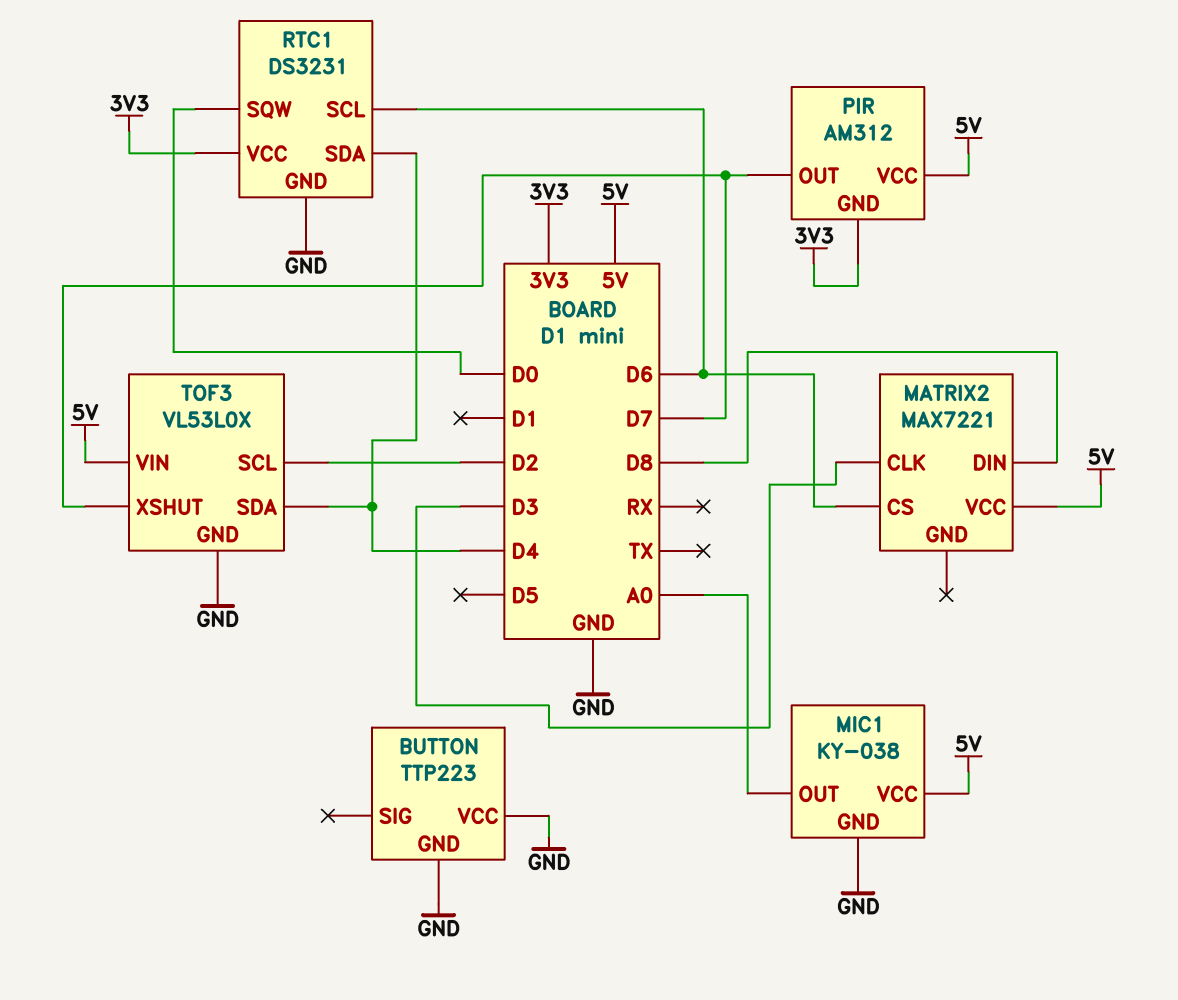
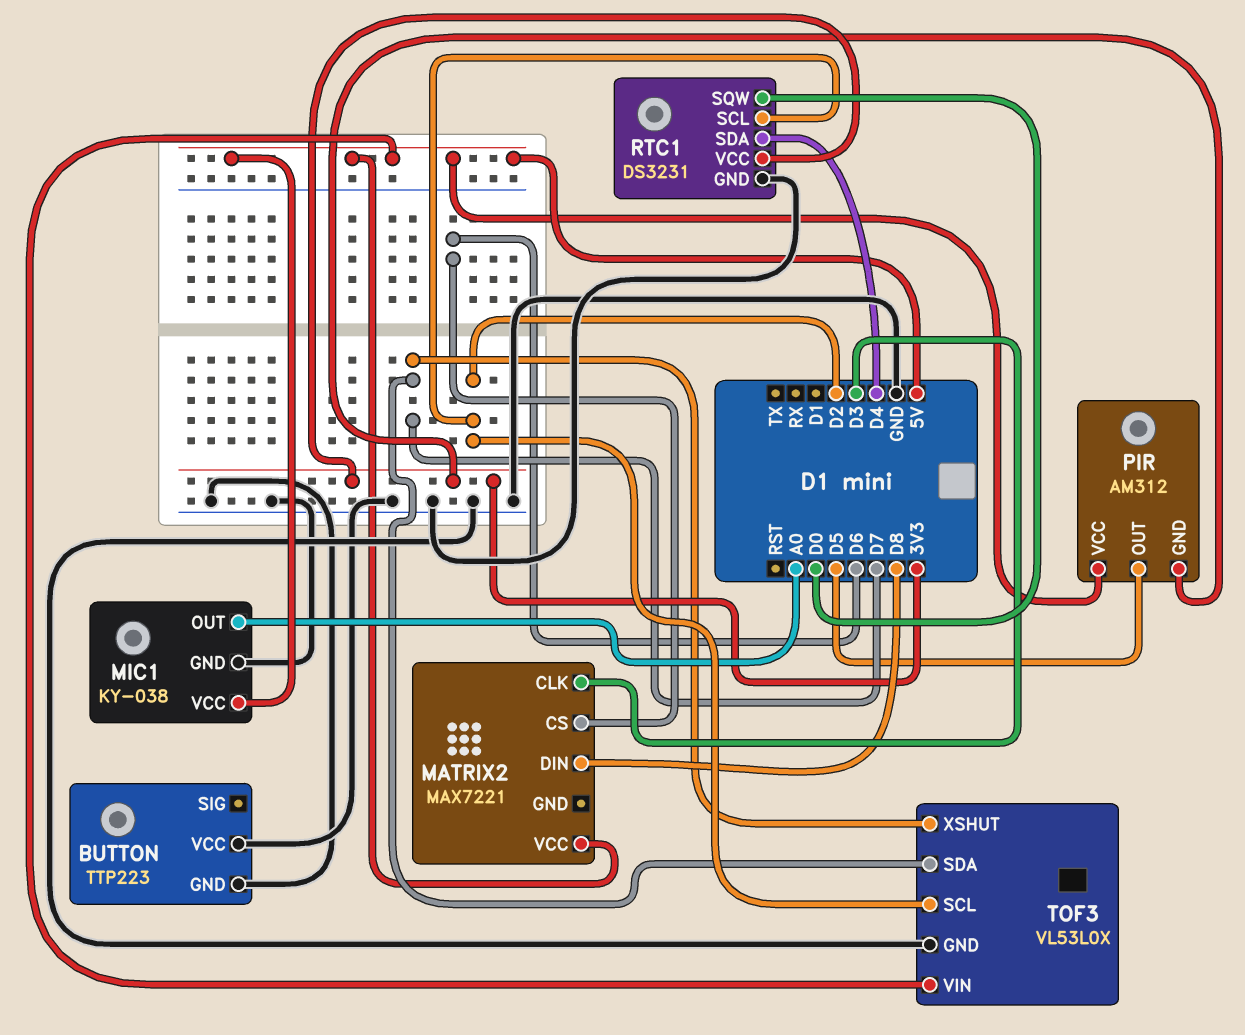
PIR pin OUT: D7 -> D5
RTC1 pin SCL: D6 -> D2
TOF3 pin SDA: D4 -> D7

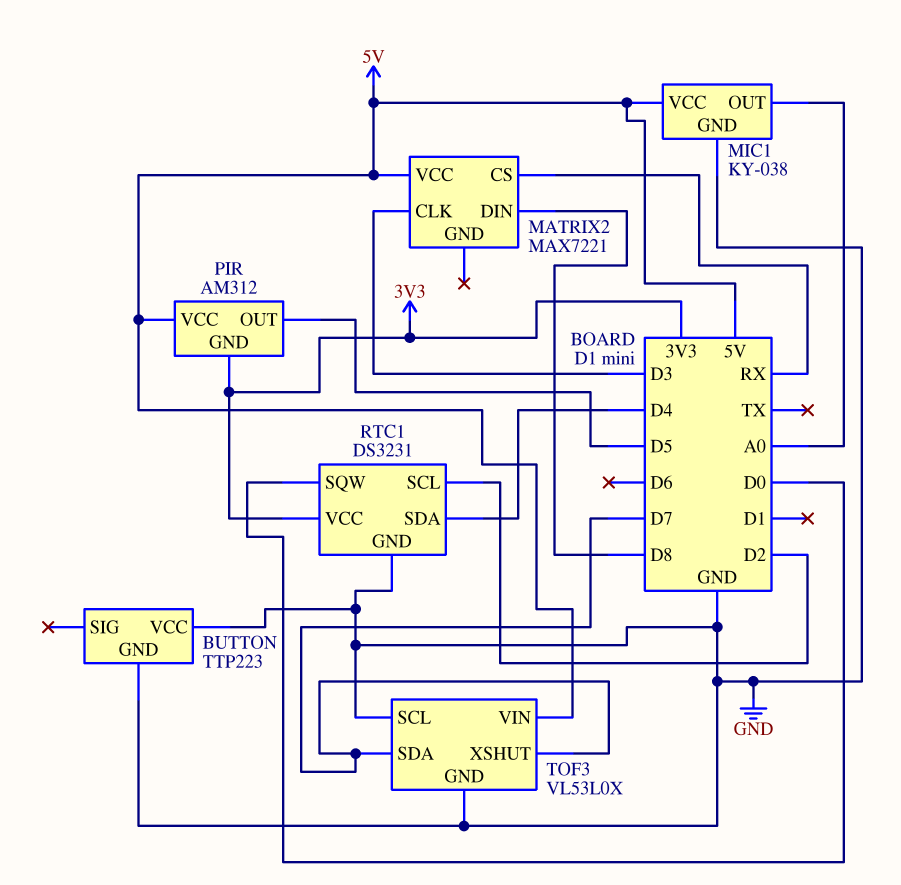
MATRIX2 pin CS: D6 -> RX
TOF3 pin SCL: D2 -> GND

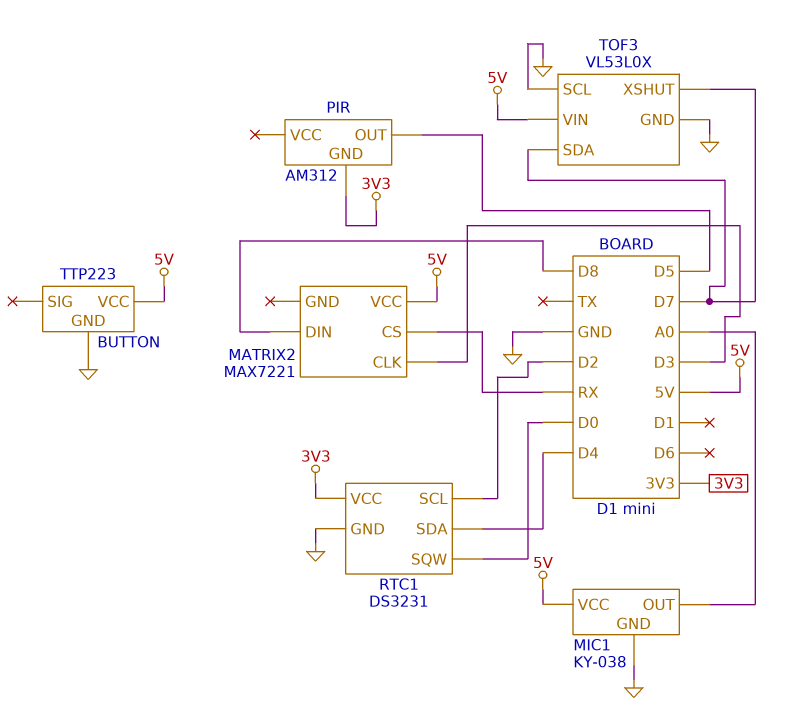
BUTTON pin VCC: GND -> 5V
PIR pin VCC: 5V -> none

* * *

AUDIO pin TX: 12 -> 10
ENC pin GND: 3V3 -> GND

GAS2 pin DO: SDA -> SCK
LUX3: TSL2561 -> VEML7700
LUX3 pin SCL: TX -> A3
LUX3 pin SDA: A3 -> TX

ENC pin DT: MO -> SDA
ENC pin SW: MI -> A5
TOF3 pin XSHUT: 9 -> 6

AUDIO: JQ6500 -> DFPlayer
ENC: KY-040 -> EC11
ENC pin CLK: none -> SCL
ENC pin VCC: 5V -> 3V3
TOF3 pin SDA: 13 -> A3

--

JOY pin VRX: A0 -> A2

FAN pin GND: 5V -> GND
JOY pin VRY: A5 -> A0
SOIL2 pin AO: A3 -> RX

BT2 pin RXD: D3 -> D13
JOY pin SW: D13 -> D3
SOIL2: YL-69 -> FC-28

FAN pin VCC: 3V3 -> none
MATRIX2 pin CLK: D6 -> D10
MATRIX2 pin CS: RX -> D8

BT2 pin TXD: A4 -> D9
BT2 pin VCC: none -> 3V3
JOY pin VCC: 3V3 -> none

### [What to do]
For each line of the entries that includes "AUDIO", show that line.

### [Your solution]
AUDIO pin TX: 12 -> 10
AUDIO: JQ6500 -> DFPlayer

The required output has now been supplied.